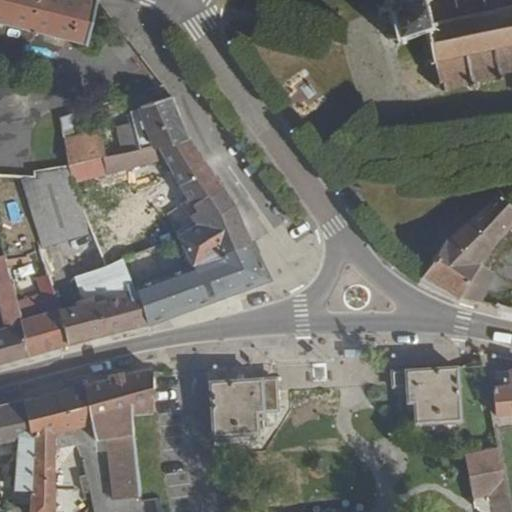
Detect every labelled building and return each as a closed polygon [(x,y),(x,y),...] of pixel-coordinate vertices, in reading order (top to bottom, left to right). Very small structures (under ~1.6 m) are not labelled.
[(0,0),(0,21),(88,43),(98,0),(0,0)] [(426,30),(432,56),(425,58),(426,63),(433,62),(438,84),(434,85),(434,90),(439,89),(440,94),(445,93),(445,87),(466,82),(468,88),(473,87),(472,81),(492,76),(494,82),(501,80),(499,74),(511,71),(511,0),(379,0),(379,1),(377,5),(375,6),(377,16),(389,13),(393,27),(391,31),(385,33),(386,40),(394,38),(395,44),(403,42),(401,36),(426,30)] [(139,120),(115,126),(121,155),(162,148),(188,139),(171,99),(136,109),(139,120)] [(63,138),(65,164),(67,164),(99,158),(102,157),(96,130),(63,138)] [(267,280),(234,206),(208,169),(188,139),(162,148),(121,155),(110,156),(102,157),(99,158),(103,174),(125,170),(164,158),(198,213),(189,219),(194,228),(150,256),(143,249),(122,260),(117,262),(146,324),(157,322),(234,294),(267,280)] [(21,177),(41,247),(83,235),(64,165),(29,170),(30,177),(21,177)] [(511,209),(497,190),(445,238),(421,277),(462,297),(481,302),(488,275),(472,269),(481,251),(501,231),(508,239),(511,242),(511,209)] [(6,257),(11,281),(35,275),(40,294),(21,300),(26,320),(20,321),(28,357),(39,353),(67,345),(57,310),(40,248),(6,257)] [(0,258),(0,311),(2,320),(0,320),(0,364),(28,357),(20,321),(11,281),(6,257),(0,258)] [(70,278),(76,302),(71,303),(72,307),(57,310),(67,345),(146,324),(117,262),(103,269),(70,278)] [(408,387),(409,417),(417,416),(417,422),(460,419),(457,370),(394,373),(395,388),(408,387)] [(496,388),(498,415),(511,414),(511,370),(511,371),(511,379),(504,379),(505,388),(496,388)] [(86,388),(91,426),(93,442),(106,441),(113,501),(143,497),(135,417),(155,413),(155,373),(155,371),(86,388)] [(211,385),(215,437),(265,434),(264,412),(279,412),(277,381),(211,385)] [(25,404),(34,442),(34,456),(19,456),(17,495),(33,496),(33,507),(32,511),(53,511),(52,451),(76,447),(73,430),(76,430),(91,426),(86,388),(68,392),(68,393),(25,404)] [(0,447),(19,443),(19,456),(34,456),(34,442),(25,404),(18,406),(0,409),(0,447)] [(511,511),(505,473),(500,448),(465,455),(477,508),(485,507),(486,511),(511,511)]
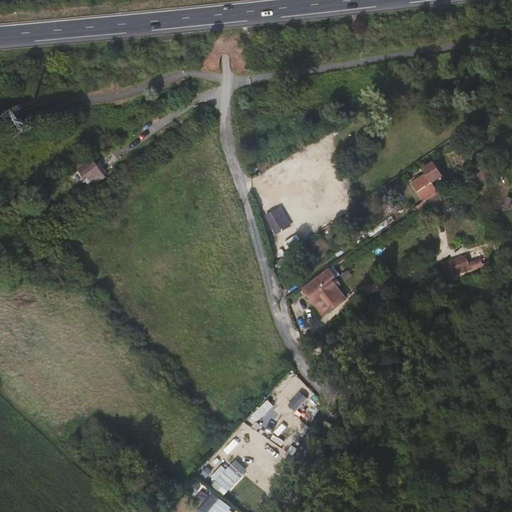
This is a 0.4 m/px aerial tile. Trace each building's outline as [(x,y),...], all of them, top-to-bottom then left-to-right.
[(106,177),(91,157),(77,167),(91,188),(106,177)] [(412,183),(424,201),(438,192),(432,183),(441,176),(432,163),(423,169),(423,170),(425,174),(412,183)] [(276,235),(292,227),(282,207),(266,214),(276,235)] [(394,221),(390,216),(367,232),(370,237),(394,221)] [(468,267),(466,257),(443,265),(445,274),(468,267)] [(353,298),(331,268),(304,288),(320,311),(332,302),(334,304),(340,300),(344,305),(353,298)] [(268,401),(254,416),(258,420),(272,405),(268,401)] [(276,419),(270,436),(284,441),(289,423),(276,419)] [(213,485),(225,496),(249,470),(236,459),(228,469),(223,465),(212,477),(217,481),(213,485)] [(189,492),(205,503),(198,511),(235,511),(237,509),(196,482),(189,492)]
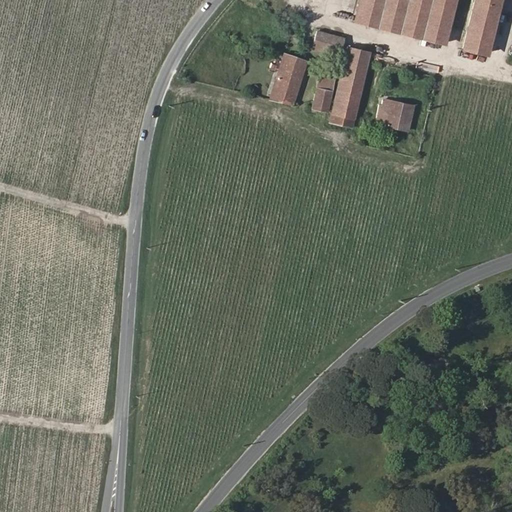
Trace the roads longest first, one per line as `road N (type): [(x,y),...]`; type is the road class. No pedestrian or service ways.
road 1 (secondary): [(112,511),(143,157),(177,51),(215,0)]
road 2 (unclassified): [(511,256),(412,308),(362,345),(204,511)]
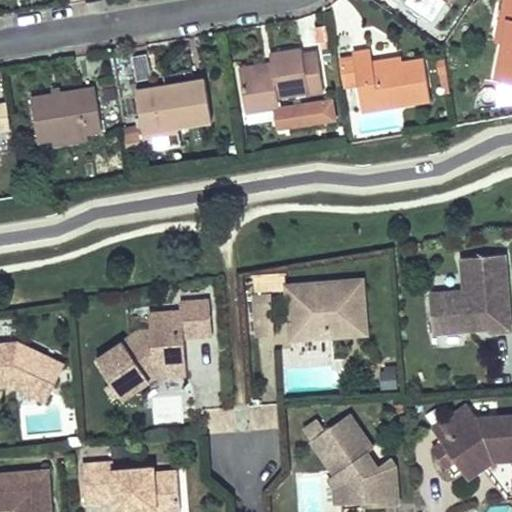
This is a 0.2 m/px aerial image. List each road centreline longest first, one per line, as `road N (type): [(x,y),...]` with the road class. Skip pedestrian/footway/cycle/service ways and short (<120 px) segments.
road 1 (residential): [(511,140),(432,170),(342,180),(304,174),(125,205),(0,239)]
road 2 (residential): [(0,45),(278,0)]
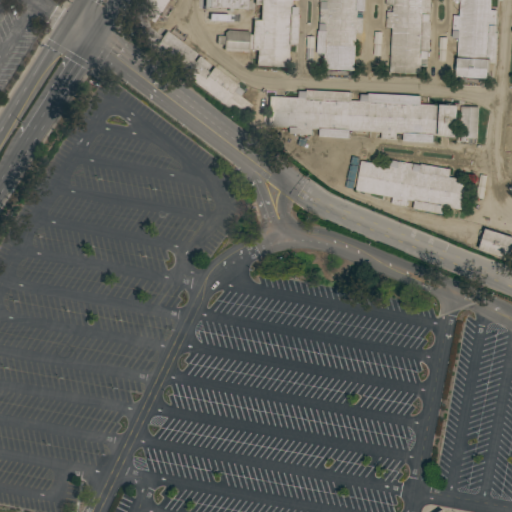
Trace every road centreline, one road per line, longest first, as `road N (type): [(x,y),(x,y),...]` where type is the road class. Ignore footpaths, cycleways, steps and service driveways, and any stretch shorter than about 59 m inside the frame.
road 1 (secondary): [(72,24),(0,132)]
road 2 (secondary): [(21,143),(91,36)]
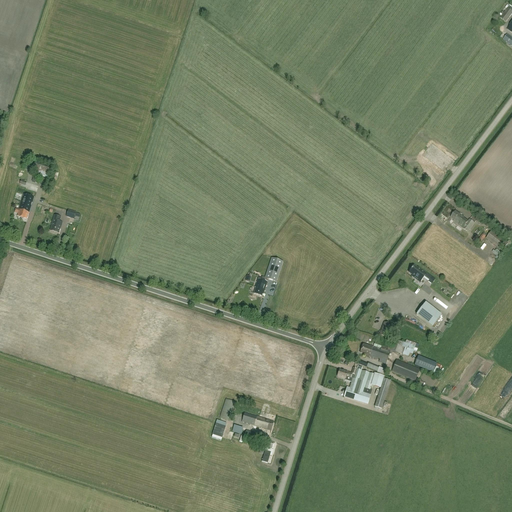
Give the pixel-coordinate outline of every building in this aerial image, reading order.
[(506,22),(511,14),(511,11),(511,10),(511,8),(509,6),(500,18),(506,22)] [(511,47),(511,37),(507,34),(503,40),(511,47)] [(51,180),(53,171),(34,165),(31,174),(51,180)] [(30,206),(31,203),(32,203),(34,198),(24,195),(22,199),(20,206),(30,209),(31,206),(30,206)] [(34,204),(31,216),(34,216),(32,224),(39,225),(40,219),(42,219),(44,206),(34,204)] [(28,215),(30,209),(20,206),(19,210),(16,209),(15,213),(18,214),(17,217),(26,220),(28,215)] [(66,217),(74,220),(76,213),(68,210),(66,217)] [(468,222),(463,219),(463,218),(455,212),(451,218),(454,221),(453,222),(463,229),(468,232),(474,223),(469,220),(468,222)] [(61,227),(62,223),(59,222),(60,217),(54,215),(51,225),(52,225),(50,231),(58,234),(60,227),(61,227)] [(502,251),(508,243),(492,231),(486,239),(502,251)] [(479,246),(486,237),(483,234),(479,239),(478,239),(479,238),(476,236),(474,238),(472,241),(475,243),(477,241),(476,243),(479,246)] [(262,277),(261,280),(266,282),(266,279),(276,282),(283,263),(271,259),(265,278),(262,277)] [(414,266),(408,273),(414,278),(414,279),(420,283),(426,275),(418,268),(417,269),(414,266)] [(255,288),(253,294),(261,297),(262,295),(263,295),(267,282),(266,282),(261,280),(257,279),(255,288)] [(449,302),(452,305),(461,294),(458,291),(449,302)] [(438,297),(437,299),(447,307),(449,305),(438,297)] [(431,327),(441,316),(425,303),(416,315),(431,327)] [(379,335),(386,338),(390,339),(390,338),(392,334),(388,333),(391,325),(384,323),(381,331),(379,335)] [(368,324),(366,332),(375,334),(377,326),(368,324)] [(413,351),(415,344),(406,340),(405,344),(395,340),(393,344),(390,343),(388,348),(375,343),(373,347),(369,346),(369,347),(363,345),(360,354),(365,355),(365,356),(377,360),(377,359),(379,360),(379,362),(386,364),(389,355),(390,356),(391,352),(402,356),(402,355),(408,357),(410,350),(413,351)] [(437,364),(418,356),(414,366),(433,373),(437,364)] [(416,381),(420,369),(397,360),(392,372),(416,381)] [(371,365),(367,364),(358,361),(357,364),(366,368),(369,369),(376,372),(377,372),(383,375),(385,371),(378,368),(371,365)] [(373,375),(353,369),(351,375),(339,371),(337,377),(345,380),(345,381),(351,383),(349,388),(347,388),(343,398),(367,405),(371,391),(370,391),(371,386),(381,389),(375,408),(381,410),(390,382),(383,380),(384,378),(374,374),(373,375)] [(235,403),(226,400),(220,418),(229,421),(235,403)] [(243,412),(241,421),(258,426),(260,417),(243,412)] [(260,417),(258,426),(271,430),(274,421),(260,417)] [(232,432),(239,435),(241,429),(233,426),(232,432)] [(258,444),(260,435),(246,431),(243,440),(258,444)]
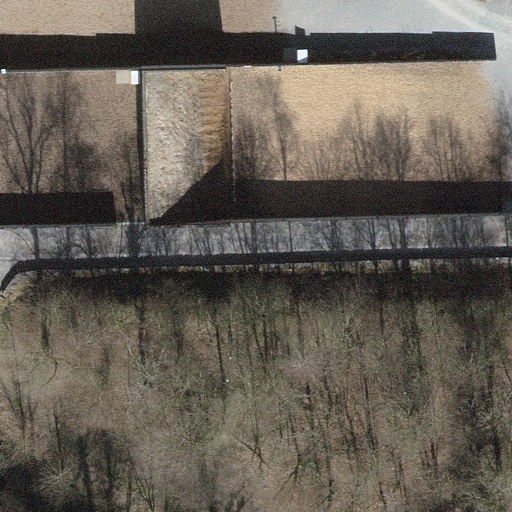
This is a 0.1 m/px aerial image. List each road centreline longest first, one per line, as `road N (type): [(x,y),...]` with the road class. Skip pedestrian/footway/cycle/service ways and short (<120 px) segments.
road 1 (track): [(0,252),(511,235)]
road 2 (track): [(0,366),(102,446),(244,511)]
road 3 (track): [(314,0),(314,30),(481,26)]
----
■ **SET EXERCISE**
Rewrite all of the rows above with "centreline" replaced by "center line" and everything else unchanged. Leave the pictures out of your answer.

■ **FULL OUTPUT**
Detect every labelled building and return each as a closed polygon [(x,y),(x,y),...] of pixel-coordinate vertices, in reading order (top to bottom, left to right). Very small structures (under ~1.6 m) are not labelled.
[(0,0),(0,21),(88,43),(98,0),(0,0)] [(426,30),(432,56),(425,58),(426,63),(433,62),(438,84),(434,85),(434,90),(439,89),(440,94),(445,93),(445,87),(466,82),(468,88),(473,87),(472,81),(492,76),(494,82),(501,80),(499,74),(511,71),(511,0),(379,0),(379,1),(377,5),(375,6),(377,16),(389,13),(393,27),(391,31),(385,33),(386,40),(394,38),(395,44),(403,42),(401,36),(426,30)] [(139,120),(115,126),(121,155),(162,148),(188,139),(171,99),(136,109),(139,120)] [(63,138),(65,164),(67,164),(99,158),(102,157),(96,130),(63,138)] [(267,280),(234,206),(208,169),(188,139),(162,148),(121,155),(110,156),(102,157),(99,158),(103,174),(125,170),(164,158),(198,213),(189,219),(194,228),(150,256),(143,249),(122,260),(117,262),(146,324),(157,322),(234,294),(267,280)] [(21,177),(41,247),(83,235),(64,165),(29,170),(30,177),(21,177)] [(511,209),(497,190),(445,238),(421,277),(462,297),(481,302),(488,275),(472,269),(481,251),(501,231),(508,239),(511,242),(511,209)] [(6,257),(11,281),(35,275),(40,294),(21,300),(26,320),(20,321),(28,357),(39,353),(67,345),(57,310),(40,248),(6,257)] [(0,258),(0,311),(2,320),(0,320),(0,364),(28,357),(20,321),(11,281),(6,257),(0,258)] [(70,278),(76,302),(71,303),(72,307),(57,310),(67,345),(146,324),(117,262),(103,269),(70,278)] [(408,387),(409,417),(417,416),(417,422),(460,419),(457,370),(394,373),(395,388),(408,387)] [(496,388),(498,415),(511,414),(511,370),(511,371),(511,379),(504,379),(505,388),(496,388)] [(86,388),(91,426),(93,442),(106,441),(113,501),(143,497),(135,417),(155,413),(155,373),(155,371),(86,388)] [(211,385),(215,437),(265,434),(264,412),(279,412),(277,381),(211,385)] [(25,404),(34,442),(34,456),(19,456),(17,495),(33,496),(33,507),(32,511),(53,511),(52,451),(76,447),(73,430),(76,430),(91,426),(86,388),(68,392),(68,393),(25,404)] [(0,447),(19,443),(19,456),(34,456),(34,442),(25,404),(18,406),(0,409),(0,447)] [(511,511),(505,473),(500,448),(465,455),(477,508),(485,507),(486,511),(511,511)]
This is a 0.4 m/px aerial tile. Trace each building's outline as [(x,y),...], all of them, top-to-bottom then left-to-right.
[(106,177),(91,157),(77,167),(91,188),(106,177)] [(412,183),(424,201),(438,192),(432,183),(441,176),(432,163),(423,169),(423,170),(425,174),(412,183)] [(276,235),(292,227),(282,207),(266,214),(276,235)] [(394,221),(390,216),(367,232),(370,237),(394,221)] [(468,267),(466,257),(443,265),(445,274),(468,267)] [(353,298),(331,268),(304,288),(320,311),(332,302),(334,304),(340,300),(344,305),(353,298)] [(268,401),(254,416),(258,420),(272,405),(268,401)] [(276,419),(270,436),(284,441),(289,423),(276,419)] [(213,485),(225,496),(249,470),(236,459),(228,469),(223,465),(212,477),(217,481),(213,485)] [(189,492),(205,503),(198,511),(235,511),(237,509),(196,482),(189,492)]
Trace the roads longest first, one per line as `road N (type): [(x,y),...]`; type is the road class. No pedestrian or service ways.
road 1 (secondary): [(112,511),(143,157),(177,51),(215,0)]
road 2 (unclassified): [(511,256),(412,308),(362,345),(204,511)]
This is a 0.2 m/px aerial image. List each road center line longest first, one per line, as `road N (type): [(x,y),...]` with the road class. Skip pedestrian/footway/cycle/service ways and short (<120 px) segments.
road 1 (residential): [(511,140),(432,170),(342,180),(304,174),(125,205),(0,239)]
road 2 (residential): [(0,45),(278,0)]
Trace every road center line, one road per line, longest first, as `road N (type): [(x,y),(x,y),...]` where type is the road class. Ignore footpaths, cycleways, steps and service driveways, and any stretch shorter than about 59 m inside the frame.
road 1 (secondary): [(72,24),(0,132)]
road 2 (secondary): [(21,143),(91,36)]
Give the pixel-coordinate outline of every building in this aerial image, reading order.
[(506,22),(511,14),(511,11),(511,10),(511,8),(509,6),(500,18),(506,22)] [(511,47),(511,37),(507,34),(503,40),(511,47)] [(51,180),(53,171),(34,165),(31,174),(51,180)] [(30,206),(31,203),(32,203),(34,198),(24,195),(22,199),(20,206),(30,209),(31,206),(30,206)] [(34,204),(31,216),(34,216),(32,224),(39,225),(40,219),(42,219),(44,206),(34,204)] [(28,215),(30,209),(20,206),(19,210),(16,209),(15,213),(18,214),(17,217),(26,220),(28,215)] [(66,217),(74,220),(76,213),(68,210),(66,217)] [(468,222),(463,219),(463,218),(455,212),(451,218),(454,221),(453,222),(463,229),(468,232),(474,223),(469,220),(468,222)] [(61,227),(62,223),(59,222),(60,217),(54,215),(51,225),(52,225),(50,231),(58,234),(60,227),(61,227)] [(502,251),(508,243),(492,231),(486,239),(502,251)] [(479,246),(486,237),(483,234),(479,239),(478,239),(479,238),(476,236),(474,238),(472,241),(475,243),(477,241),(476,243),(479,246)] [(262,277),(261,280),(266,282),(266,279),(276,282),(283,263),(271,259),(265,278),(262,277)] [(414,266),(408,273),(414,278),(414,279),(420,283),(426,275),(418,268),(417,269),(414,266)] [(255,288),(253,294),(261,297),(262,295),(263,295),(267,282),(266,282),(261,280),(257,279),(255,288)] [(449,302),(452,305),(461,294),(458,291),(449,302)] [(438,297),(437,299),(447,307),(449,305),(438,297)] [(431,327),(441,316),(425,303),(416,315),(431,327)] [(379,335),(386,338),(390,339),(390,338),(392,334),(388,333),(391,325),(384,323),(381,331),(379,335)] [(368,324),(366,332),(375,334),(377,326),(368,324)] [(413,351),(415,344),(406,340),(405,344),(395,340),(393,344),(390,343),(388,348),(375,343),(373,347),(369,346),(369,347),(363,345),(360,354),(365,355),(365,356),(377,360),(377,359),(379,360),(379,362),(386,364),(389,355),(390,356),(391,352),(402,356),(402,355),(408,357),(410,350),(413,351)] [(437,364),(418,356),(414,366),(433,373),(437,364)] [(416,381),(420,369),(397,360),(392,372),(416,381)] [(371,365),(367,364),(358,361),(357,364),(366,368),(369,369),(376,372),(377,372),(383,375),(385,371),(378,368),(371,365)] [(373,375),(353,369),(351,375),(339,371),(337,377),(345,380),(345,381),(351,383),(349,388),(347,388),(343,398),(367,405),(371,391),(370,391),(371,386),(381,389),(375,408),(381,410),(390,382),(383,380),(384,378),(374,374),(373,375)] [(235,403),(226,400),(220,418),(229,421),(235,403)] [(243,412),(241,421),(258,426),(260,417),(243,412)] [(260,417),(258,426),(271,430),(274,421),(260,417)] [(232,432),(239,435),(241,429),(233,426),(232,432)] [(258,444),(260,435),(246,431),(243,440),(258,444)]
This is a 0.1 m/px aerial image. List each road center line longest first, one per line, as `road N (type): [(x,y),...]` with the road class. Skip pedestrian/footway/cycle/service ways and short (<120 px) segments.
road 1 (track): [(0,252),(511,235)]
road 2 (track): [(0,366),(102,446),(244,511)]
road 3 (track): [(314,0),(314,30),(481,26)]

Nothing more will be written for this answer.